[TASK MATERIAL Boundary: Start]

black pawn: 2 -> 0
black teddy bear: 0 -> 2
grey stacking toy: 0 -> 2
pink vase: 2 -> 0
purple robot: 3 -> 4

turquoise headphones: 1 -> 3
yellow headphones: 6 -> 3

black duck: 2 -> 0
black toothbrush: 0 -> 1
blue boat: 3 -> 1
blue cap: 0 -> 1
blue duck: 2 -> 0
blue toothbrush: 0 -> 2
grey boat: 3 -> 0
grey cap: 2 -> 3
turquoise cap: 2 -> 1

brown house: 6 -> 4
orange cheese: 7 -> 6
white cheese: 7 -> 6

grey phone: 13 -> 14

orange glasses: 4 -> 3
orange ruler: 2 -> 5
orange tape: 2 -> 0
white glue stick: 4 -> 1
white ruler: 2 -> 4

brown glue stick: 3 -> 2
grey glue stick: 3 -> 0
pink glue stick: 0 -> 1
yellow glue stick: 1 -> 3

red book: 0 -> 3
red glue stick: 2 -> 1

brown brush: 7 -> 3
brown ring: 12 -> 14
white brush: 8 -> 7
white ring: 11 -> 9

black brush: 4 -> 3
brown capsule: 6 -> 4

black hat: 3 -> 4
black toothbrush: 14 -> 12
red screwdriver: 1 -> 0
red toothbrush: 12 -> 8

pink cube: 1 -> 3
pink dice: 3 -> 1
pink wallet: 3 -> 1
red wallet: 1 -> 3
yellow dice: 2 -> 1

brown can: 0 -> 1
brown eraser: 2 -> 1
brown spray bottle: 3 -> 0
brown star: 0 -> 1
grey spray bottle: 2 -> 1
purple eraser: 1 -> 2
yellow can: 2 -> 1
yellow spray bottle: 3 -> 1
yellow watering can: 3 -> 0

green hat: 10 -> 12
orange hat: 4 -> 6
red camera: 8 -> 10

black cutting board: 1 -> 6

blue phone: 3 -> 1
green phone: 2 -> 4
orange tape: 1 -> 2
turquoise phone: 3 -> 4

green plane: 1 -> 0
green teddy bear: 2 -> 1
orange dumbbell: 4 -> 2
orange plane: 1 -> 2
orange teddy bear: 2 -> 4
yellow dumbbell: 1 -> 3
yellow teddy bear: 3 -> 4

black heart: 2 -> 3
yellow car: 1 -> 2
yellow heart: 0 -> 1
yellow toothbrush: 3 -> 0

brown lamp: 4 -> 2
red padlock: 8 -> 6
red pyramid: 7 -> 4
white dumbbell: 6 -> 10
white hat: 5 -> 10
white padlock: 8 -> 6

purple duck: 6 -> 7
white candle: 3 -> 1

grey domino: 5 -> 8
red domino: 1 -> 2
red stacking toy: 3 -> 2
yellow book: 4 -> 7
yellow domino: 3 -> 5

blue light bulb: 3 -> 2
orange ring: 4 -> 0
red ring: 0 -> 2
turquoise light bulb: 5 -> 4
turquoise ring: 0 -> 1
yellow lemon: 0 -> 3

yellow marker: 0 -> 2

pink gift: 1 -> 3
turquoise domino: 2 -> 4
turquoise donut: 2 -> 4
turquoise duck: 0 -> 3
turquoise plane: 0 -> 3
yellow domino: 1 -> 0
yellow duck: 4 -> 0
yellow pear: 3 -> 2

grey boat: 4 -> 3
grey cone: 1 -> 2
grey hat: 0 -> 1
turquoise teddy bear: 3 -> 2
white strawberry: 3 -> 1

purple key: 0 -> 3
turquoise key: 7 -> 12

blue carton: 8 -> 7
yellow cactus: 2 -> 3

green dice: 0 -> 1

[TASK MATERIAL Boundary: End]

_EXERCISE:_ Filter the lines above, keeping each one that contains the string "purple".

_SOLVED PROBLEM:_
purple robot: 3 -> 4
purple eraser: 1 -> 2
purple duck: 6 -> 7
purple key: 0 -> 3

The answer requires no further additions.